» WHAT YOU WILL DO
Repeat each record below exactly, dropping the pictures.

Scene change data:
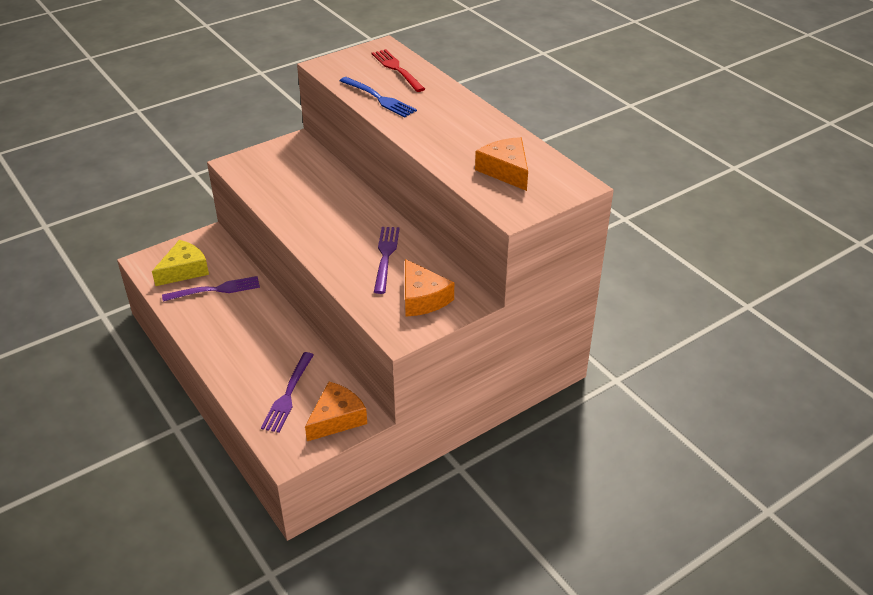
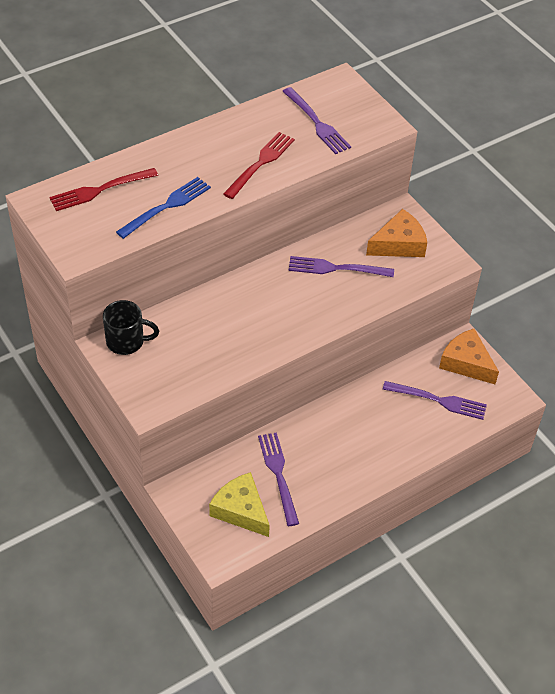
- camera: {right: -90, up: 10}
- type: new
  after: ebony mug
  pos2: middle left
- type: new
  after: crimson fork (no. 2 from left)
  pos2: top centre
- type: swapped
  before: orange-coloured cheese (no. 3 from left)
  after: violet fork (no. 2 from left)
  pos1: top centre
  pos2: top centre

» FINAL ANSWER
- camera: {right: -90, up: 10}
- type: new
  after: ebony mug
  pos2: middle left
- type: new
  after: crimson fork (no. 2 from left)
  pos2: top centre
- type: swapped
  before: orange-coloured cheese (no. 3 from left)
  after: violet fork (no. 2 from left)
  pos1: top centre
  pos2: top centre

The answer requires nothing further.